- Task instructions -
Please turn the lines of the entries below into a numbered list, starting at the line that contains "Question: Which of" and ending at the line that contains "Answer: (A)". Include both of those lines, and leave out blank lines and every other line.

━━━━━ Available records

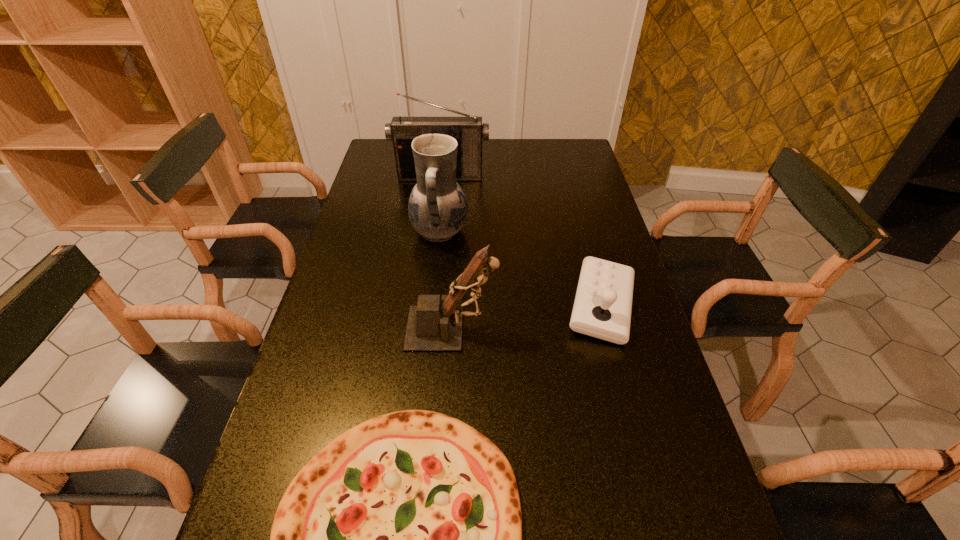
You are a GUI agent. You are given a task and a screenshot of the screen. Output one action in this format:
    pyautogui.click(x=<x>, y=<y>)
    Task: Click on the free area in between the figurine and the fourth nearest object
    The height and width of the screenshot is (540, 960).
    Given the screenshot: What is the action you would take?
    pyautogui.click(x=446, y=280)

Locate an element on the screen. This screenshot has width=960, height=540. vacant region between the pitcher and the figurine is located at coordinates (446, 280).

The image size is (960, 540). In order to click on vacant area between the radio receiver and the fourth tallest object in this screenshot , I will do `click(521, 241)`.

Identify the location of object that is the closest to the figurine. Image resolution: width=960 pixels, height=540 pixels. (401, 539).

━━━━━━━━━━
━━━━━ Available records

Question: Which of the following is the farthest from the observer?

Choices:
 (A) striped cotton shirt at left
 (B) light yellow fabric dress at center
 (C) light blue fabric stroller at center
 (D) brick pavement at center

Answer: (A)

━━━━━━━━━━

- Answer to the exercise -
1. Question: Which of the following is the farthest from the observer?
2. Choices:
3.  (A) striped cotton shirt at left
4.  (B) light yellow fabric dress at center
5.  (C) light blue fabric stroller at center
6.  (D) brick pavement at center
7. Answer: (A)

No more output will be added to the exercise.